*GOAL OF THE EXERCISE*: Set down exactly the lines from the one containing "orange brick G2:H2" through the last line of the data below, and no others.

*** DATA SECTION Section Begins ***

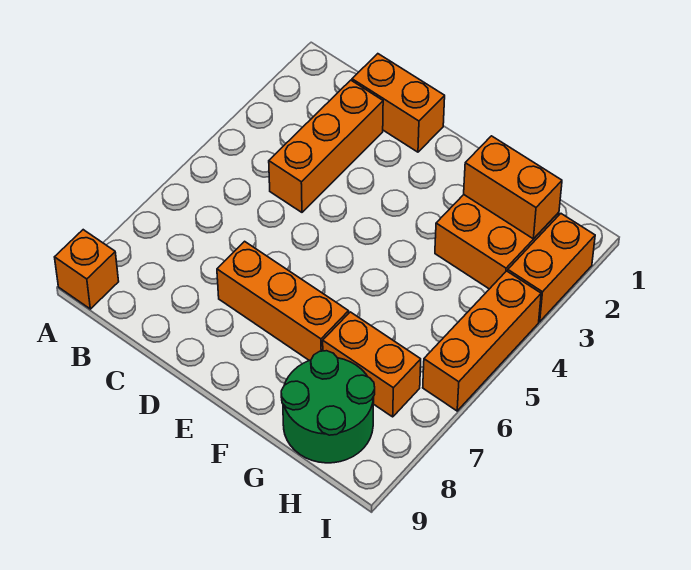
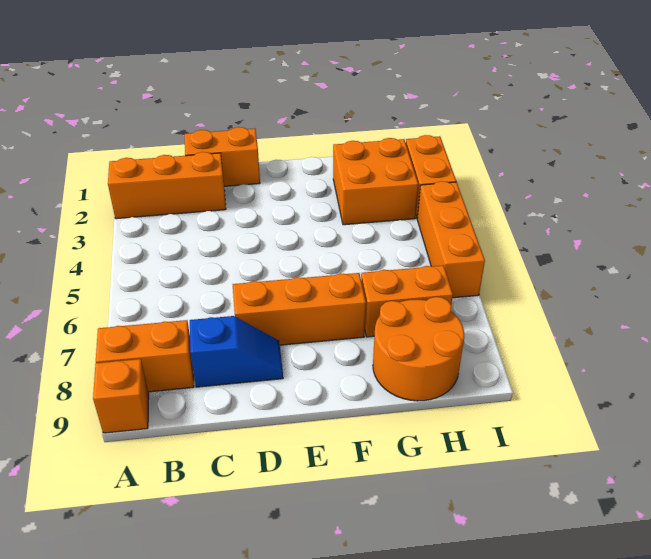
orange brick C2:C4 level 1 -> orange brick A2:C2 level 1
none -> blue slope C8:D8 level 1 top C
orange brick G2:H2 level 2 -> orange brick A8:B8 level 1
green round brick G8:H9 level 1 -> orange round brick G8:H9 level 1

*** DATA SECTION Section Ends ***

*SOLUTION BELOW*:
orange brick G2:H2 level 2 -> orange brick A8:B8 level 1
green round brick G8:H9 level 1 -> orange round brick G8:H9 level 1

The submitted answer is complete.